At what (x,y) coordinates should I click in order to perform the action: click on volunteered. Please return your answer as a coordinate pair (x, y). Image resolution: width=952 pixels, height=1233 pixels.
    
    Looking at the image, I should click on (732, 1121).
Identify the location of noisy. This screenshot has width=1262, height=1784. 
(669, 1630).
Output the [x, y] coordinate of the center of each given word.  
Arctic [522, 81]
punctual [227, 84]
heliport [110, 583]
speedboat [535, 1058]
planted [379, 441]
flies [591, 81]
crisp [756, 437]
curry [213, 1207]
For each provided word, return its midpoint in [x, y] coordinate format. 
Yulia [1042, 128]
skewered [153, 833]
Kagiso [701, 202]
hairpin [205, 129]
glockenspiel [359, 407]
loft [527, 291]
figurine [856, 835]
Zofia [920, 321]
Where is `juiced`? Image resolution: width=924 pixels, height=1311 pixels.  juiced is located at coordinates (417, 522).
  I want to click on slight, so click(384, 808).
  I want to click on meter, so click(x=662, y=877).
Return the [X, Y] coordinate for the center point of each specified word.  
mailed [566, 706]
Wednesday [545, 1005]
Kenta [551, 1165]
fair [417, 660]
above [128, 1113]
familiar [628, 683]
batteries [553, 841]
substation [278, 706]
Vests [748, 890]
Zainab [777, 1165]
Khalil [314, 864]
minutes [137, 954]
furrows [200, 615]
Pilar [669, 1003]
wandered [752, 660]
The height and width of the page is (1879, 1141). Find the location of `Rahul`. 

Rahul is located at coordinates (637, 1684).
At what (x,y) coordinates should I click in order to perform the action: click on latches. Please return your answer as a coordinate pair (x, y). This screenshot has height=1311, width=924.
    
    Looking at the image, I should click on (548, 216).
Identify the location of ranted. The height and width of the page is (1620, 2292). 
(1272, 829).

### [Work instructions]
Rewrite the listing above, putting "center point" wherever "midpoint" appears and keeping every other line unchanged.

### [Task result]
At what (x,y) coordinates should I click in order to perform the action: click on volunteered. Please return your answer as a coordinate pair (x, y). Image resolution: width=952 pixels, height=1233 pixels.
    
    Looking at the image, I should click on (732, 1121).
Identify the location of noisy. This screenshot has width=1262, height=1784. 
(669, 1630).
Output the [x, y] coordinate of the center of each given word.  
Arctic [522, 81]
punctual [227, 84]
heliport [110, 583]
speedboat [535, 1058]
planted [379, 441]
flies [591, 81]
crisp [756, 437]
curry [213, 1207]
For each provided word, return its center point in [x, y] coordinate format. 
Yulia [1042, 128]
skewered [153, 833]
Kagiso [701, 202]
hairpin [205, 129]
glockenspiel [359, 407]
loft [527, 291]
figurine [856, 835]
Zofia [920, 321]
Where is `juiced`? Image resolution: width=924 pixels, height=1311 pixels.  juiced is located at coordinates (417, 522).
  I want to click on slight, so click(384, 808).
  I want to click on meter, so click(x=662, y=877).
Return the [X, Y] coordinate for the center point of each specified word.  
mailed [566, 706]
Wednesday [545, 1005]
Kenta [551, 1165]
fair [417, 660]
above [128, 1113]
familiar [628, 683]
batteries [553, 841]
substation [278, 706]
Vests [748, 890]
Zainab [777, 1165]
Khalil [314, 864]
minutes [137, 954]
furrows [200, 615]
Pilar [669, 1003]
wandered [752, 660]
The height and width of the page is (1879, 1141). Find the location of `Rahul`. 

Rahul is located at coordinates (637, 1684).
At what (x,y) coordinates should I click in order to perform the action: click on latches. Please return your answer as a coordinate pair (x, y). This screenshot has height=1311, width=924.
    
    Looking at the image, I should click on (548, 216).
Identify the location of ranted. The height and width of the page is (1620, 2292). 
(1272, 829).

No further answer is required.